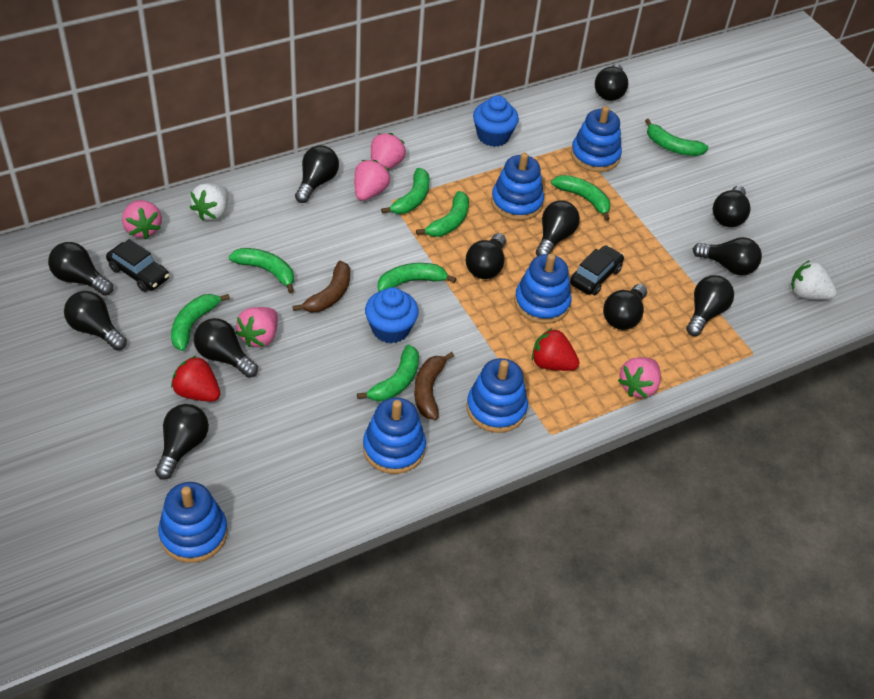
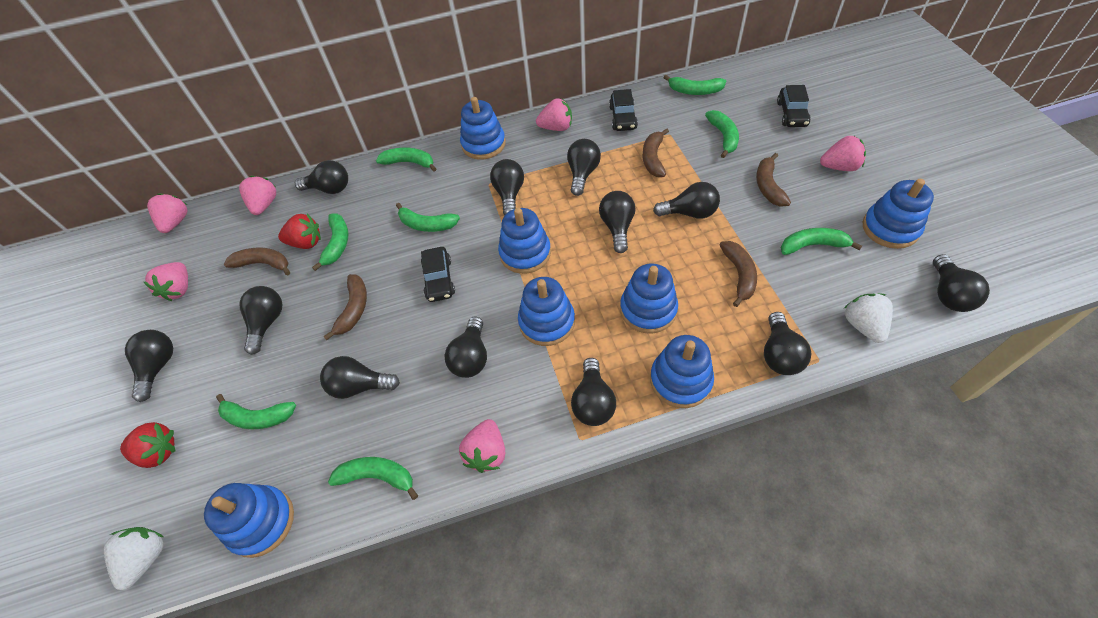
black car: 2 -> 3
blue cupcake: 2 -> 0
blue stacking toy: 6 -> 7
brown banana: 2 -> 5
pink strawberry: 5 -> 6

####

§ **EXERCISE DETAILS**:
An exact retyping of the lines from the one with "blue cupcake: 2 -> 0" to the end of the material above, with both ends included and nothing added, is the required answer.

§ **RESPONSE AREA**:
blue cupcake: 2 -> 0
blue stacking toy: 6 -> 7
brown banana: 2 -> 5
pink strawberry: 5 -> 6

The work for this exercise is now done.